* WHAT NEEDS TO BE DONE
Repeat everything from the first line of the listing below through the line that contains "moved | turquoise", exactly. Leave out pictures.

* PROVIDED DATA
━━━━━━━━━━━━━━━━

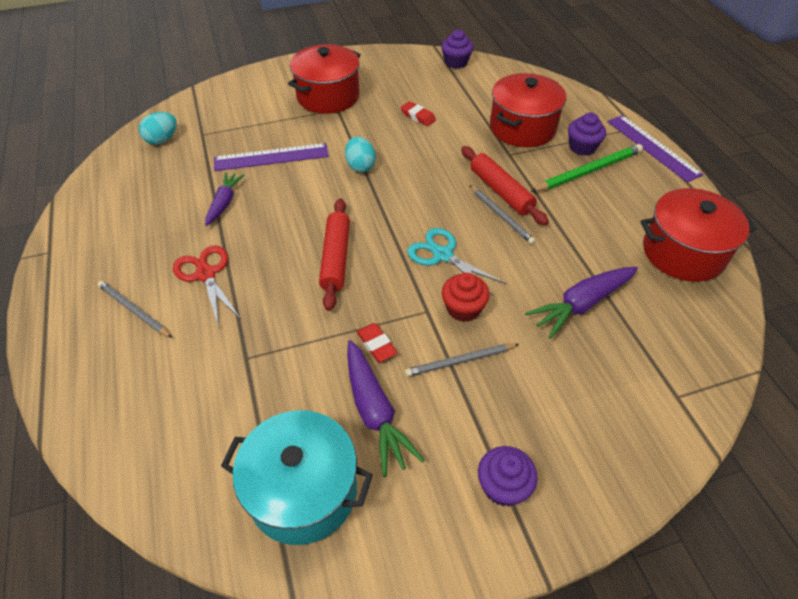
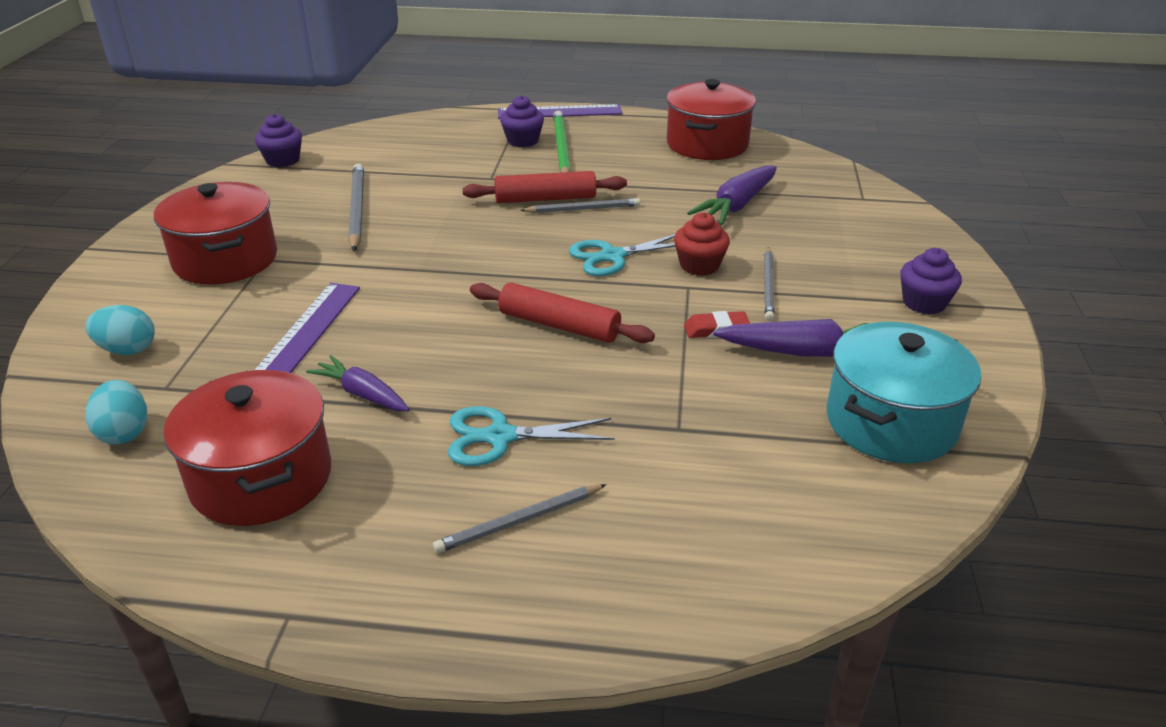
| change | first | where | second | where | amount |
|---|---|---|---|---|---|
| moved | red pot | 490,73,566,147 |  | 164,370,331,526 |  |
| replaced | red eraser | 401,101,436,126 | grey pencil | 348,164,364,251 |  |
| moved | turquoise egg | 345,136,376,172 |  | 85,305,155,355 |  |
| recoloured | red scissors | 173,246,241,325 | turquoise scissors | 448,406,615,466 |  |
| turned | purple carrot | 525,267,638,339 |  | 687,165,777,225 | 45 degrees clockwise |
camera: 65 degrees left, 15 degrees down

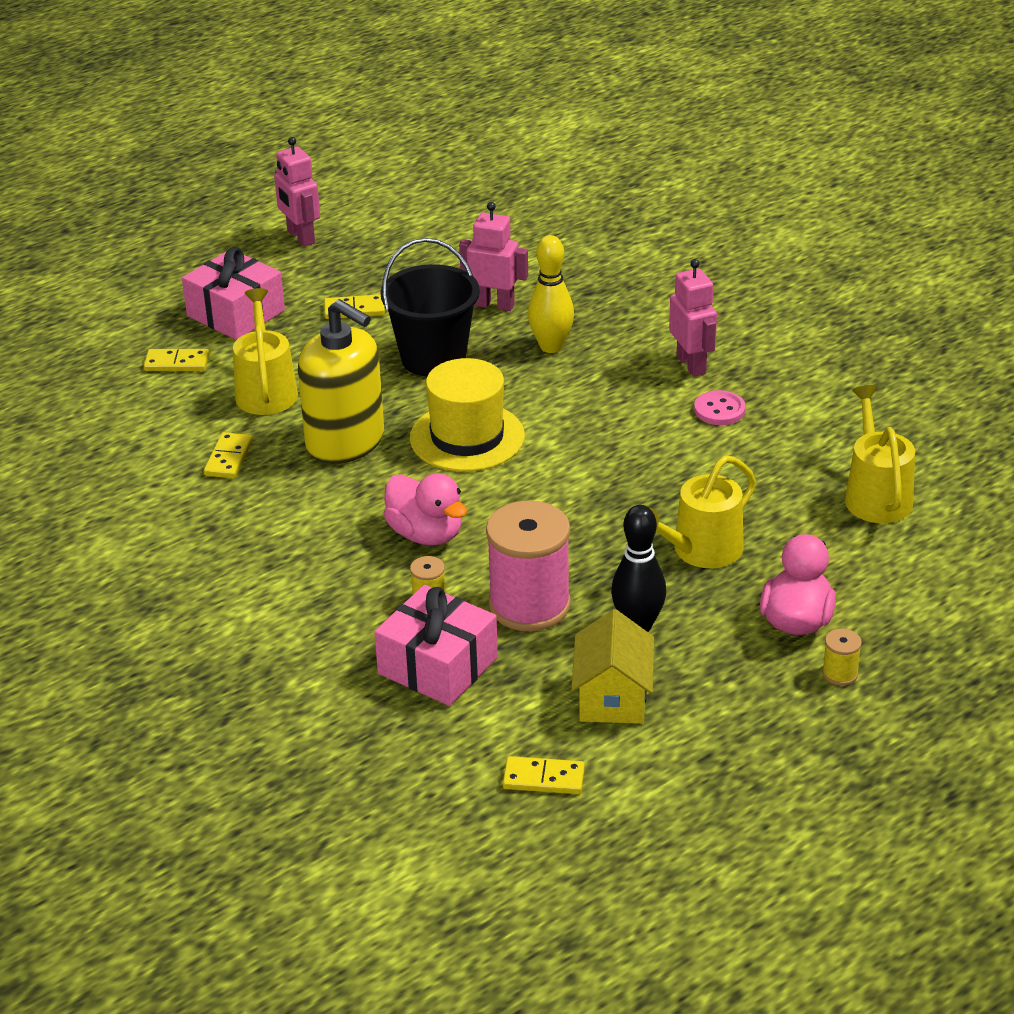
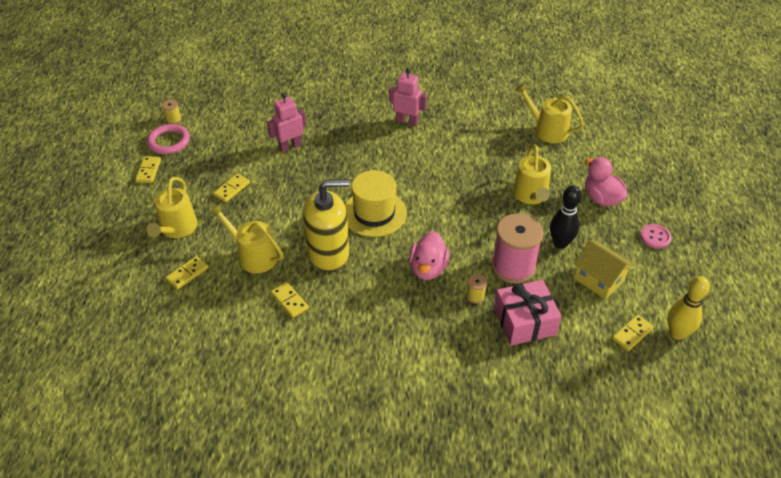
| change | first | where | second | where | amount |
|---|---|---|---|---|---|
| replaced | pink robot | 274,137,320,246 | yellow domino | 135,156,161,183 |  |
| moved | yellow bowling pin | 528,235,574,353 |  | 668,276,710,340 |  |
| removed | black bucket | 380,238,480,377 |  |  |  |
| replaced | pink gift | 182,247,285,340 | yellow watering can | 146,177,198,238 |  |
| moved | pink button | 694,390,746,425 |  | 640,224,672,249 |  |
| turned | pink duck | 384,473,467,545 |  | 409,231,450,280 | 105 degrees clockwise |
| moved | yellow spool | 822,629,862,685 |  | 162,100,182,124 |  |
| added |  |  | pink ring | 147,124,190,154 |  |
camera: 50 degrees left, 10 degrees up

━━━━━━━━━━━━━━━━

* ANSWER BOX
| change | first | where | second | where | amount |
|---|---|---|---|---|---|
| moved | red pot | 490,73,566,147 |  | 164,370,331,526 |  |
| replaced | red eraser | 401,101,436,126 | grey pencil | 348,164,364,251 |  |
| moved | turquoise egg | 345,136,376,172 |  | 85,305,155,355 |  |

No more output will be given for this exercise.